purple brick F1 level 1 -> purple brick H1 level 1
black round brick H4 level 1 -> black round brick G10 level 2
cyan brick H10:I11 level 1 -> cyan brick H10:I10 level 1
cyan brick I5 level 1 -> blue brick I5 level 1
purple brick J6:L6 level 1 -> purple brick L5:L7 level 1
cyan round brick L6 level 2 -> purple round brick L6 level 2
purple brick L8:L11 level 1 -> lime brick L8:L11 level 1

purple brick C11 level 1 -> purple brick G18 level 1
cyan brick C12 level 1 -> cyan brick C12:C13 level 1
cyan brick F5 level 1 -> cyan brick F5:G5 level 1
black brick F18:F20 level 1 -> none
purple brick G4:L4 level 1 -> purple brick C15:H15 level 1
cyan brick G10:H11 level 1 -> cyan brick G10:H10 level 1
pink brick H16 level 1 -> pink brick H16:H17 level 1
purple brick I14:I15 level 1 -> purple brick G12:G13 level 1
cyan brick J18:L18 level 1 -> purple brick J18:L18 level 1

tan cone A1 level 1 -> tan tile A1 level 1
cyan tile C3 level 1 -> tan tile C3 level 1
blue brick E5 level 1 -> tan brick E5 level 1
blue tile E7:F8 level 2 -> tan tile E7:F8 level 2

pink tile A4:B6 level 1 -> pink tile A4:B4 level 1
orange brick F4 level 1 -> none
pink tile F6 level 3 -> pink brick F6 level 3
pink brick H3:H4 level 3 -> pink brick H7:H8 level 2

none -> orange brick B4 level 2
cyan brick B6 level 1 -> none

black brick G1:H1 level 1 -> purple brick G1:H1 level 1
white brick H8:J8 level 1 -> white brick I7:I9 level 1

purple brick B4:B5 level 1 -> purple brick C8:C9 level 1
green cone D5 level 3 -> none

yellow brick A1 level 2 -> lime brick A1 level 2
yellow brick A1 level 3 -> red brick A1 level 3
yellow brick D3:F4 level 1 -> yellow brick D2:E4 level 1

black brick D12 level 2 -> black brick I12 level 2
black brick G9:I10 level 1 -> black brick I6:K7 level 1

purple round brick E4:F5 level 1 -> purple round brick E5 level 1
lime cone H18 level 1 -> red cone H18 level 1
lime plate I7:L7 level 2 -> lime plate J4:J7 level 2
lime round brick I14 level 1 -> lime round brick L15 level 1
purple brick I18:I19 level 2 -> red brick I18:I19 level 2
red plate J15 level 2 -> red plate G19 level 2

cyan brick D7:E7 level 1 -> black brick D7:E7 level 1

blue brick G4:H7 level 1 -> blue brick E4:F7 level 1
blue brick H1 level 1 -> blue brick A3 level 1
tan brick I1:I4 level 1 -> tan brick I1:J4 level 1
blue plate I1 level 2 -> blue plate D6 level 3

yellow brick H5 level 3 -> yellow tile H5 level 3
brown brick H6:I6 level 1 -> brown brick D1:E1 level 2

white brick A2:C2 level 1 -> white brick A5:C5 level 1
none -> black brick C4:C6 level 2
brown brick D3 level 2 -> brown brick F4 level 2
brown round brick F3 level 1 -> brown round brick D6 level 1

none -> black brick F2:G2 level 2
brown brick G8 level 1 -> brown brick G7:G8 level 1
◆ ◆ ◆ ◆ ◆ ◆ ◆
Your goal
Determine how many of the lines above hold the word "cyan", and output that number by itself.

Task answer
10